»»

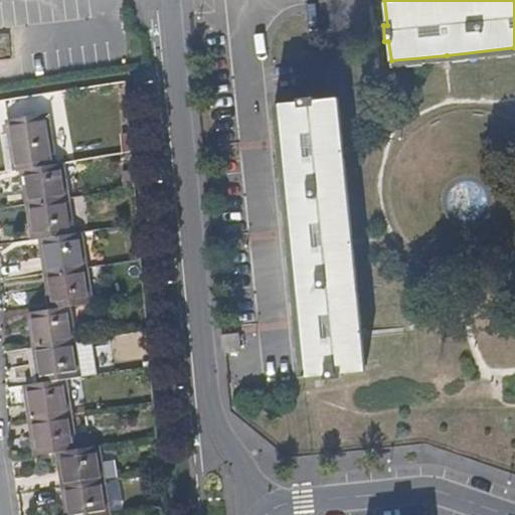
[(296,102),(273,104),(301,376),(325,374),(326,378),(341,376),(341,372),(365,370),(361,334),(352,243),(342,151),(337,98),(312,100),(312,96),(296,98),(296,102)]
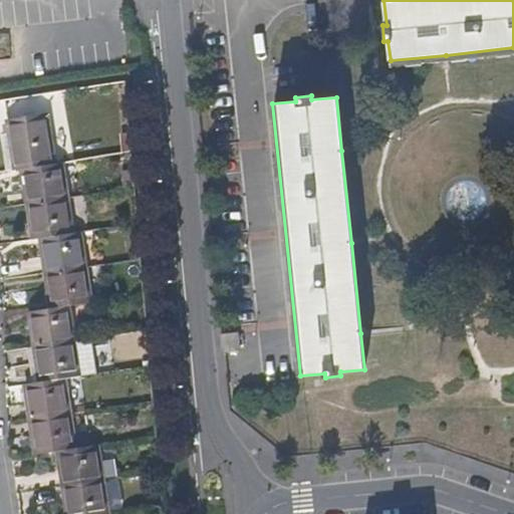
[(48,164),(40,113),(3,118),(6,140),(10,171),(18,169),(48,164)]
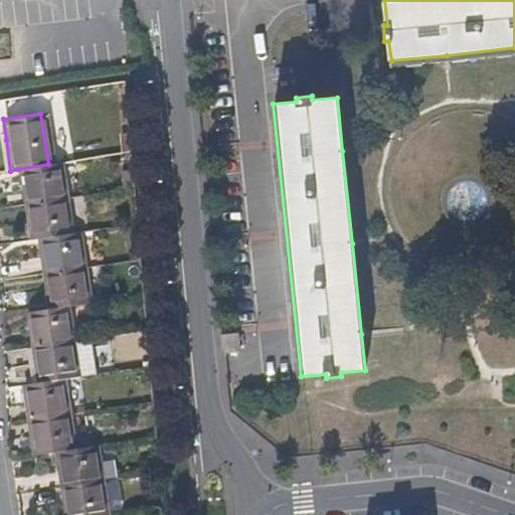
[(61,199),(56,163),(48,164),(18,169),(23,205),(59,199),(61,199)]
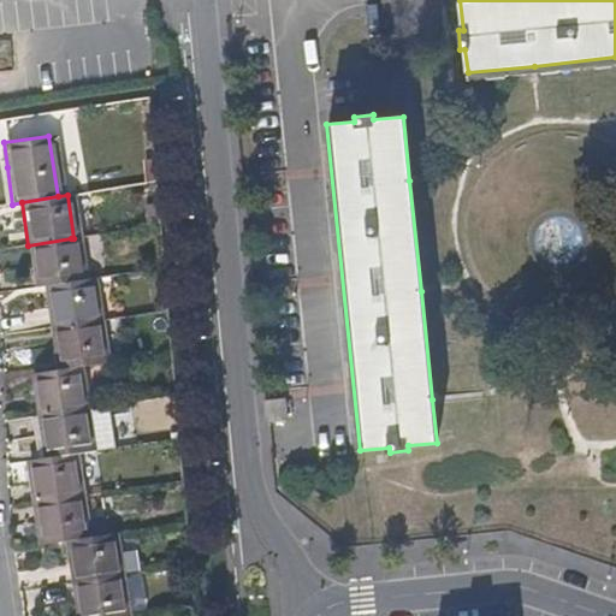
[(81,279),(73,238),(71,238),(28,246),(34,286),(42,285),(81,279)]
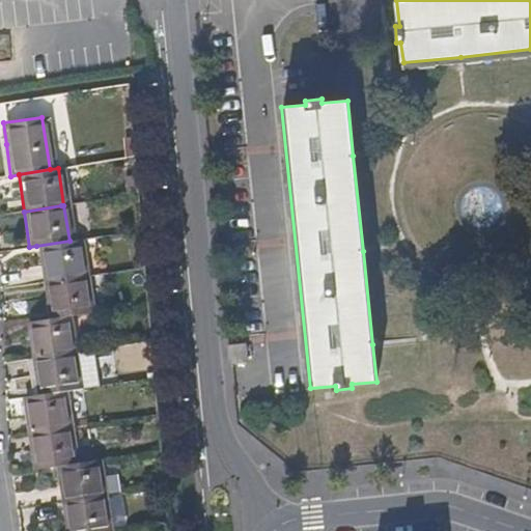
[(82,275),(77,240),(70,241),(36,246),(42,281),(60,278),(82,275)]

««

What this task involves: Pictures in the records are to be left out; repeat everything else exactly.

Solution:
[(296,102),(273,104),(301,376),(325,374),(326,378),(341,376),(341,372),(365,370),(361,334),(352,243),(342,151),(337,98),(312,100),(312,96),(296,98),(296,102)]
[(48,164),(40,113),(3,118),(6,140),(10,171),(18,169),(48,164)]
[(61,199),(56,163),(48,164),(18,169),(23,205),(59,199),(61,199)]
[(81,279),(73,238),(71,238),(28,246),(34,286),(42,285),(81,279)]
[(82,275),(77,240),(70,241),(36,246),(42,281),(60,278),(82,275)]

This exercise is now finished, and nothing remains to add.